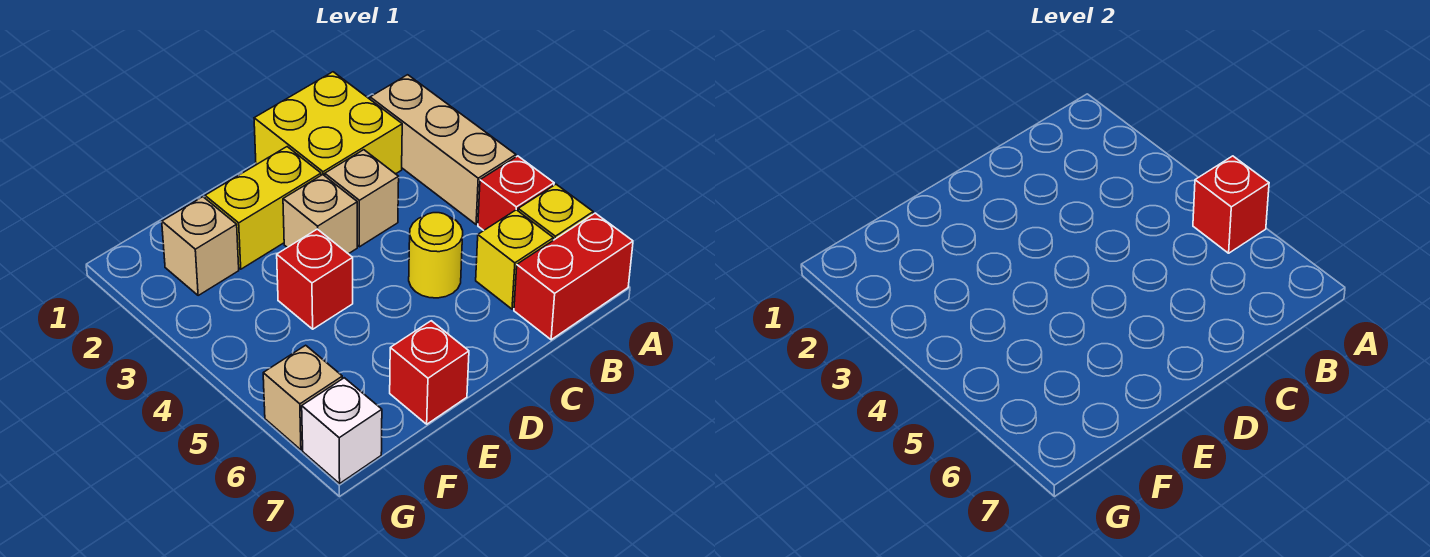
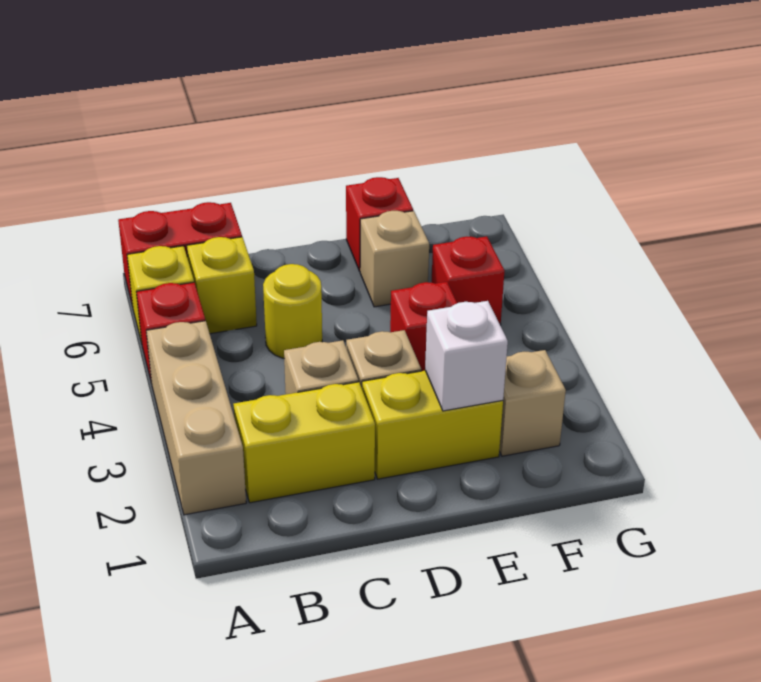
red brick A5 level 2 -> red brick F5 level 1
yellow brick B1:C2 level 1 -> yellow brick B2:C2 level 1
tan brick G6 level 1 -> tan brick E6 level 1
white brick G7 level 1 -> white brick E2 level 2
● ● ● ● ● ● ●
WORK INSTRUCTIONS: Retype each line of the listing above word for word. Exclude the pictures.

OUTPUT OF THE TASK:
red brick A5 level 2 -> red brick F5 level 1
yellow brick B1:C2 level 1 -> yellow brick B2:C2 level 1
tan brick G6 level 1 -> tan brick E6 level 1
white brick G7 level 1 -> white brick E2 level 2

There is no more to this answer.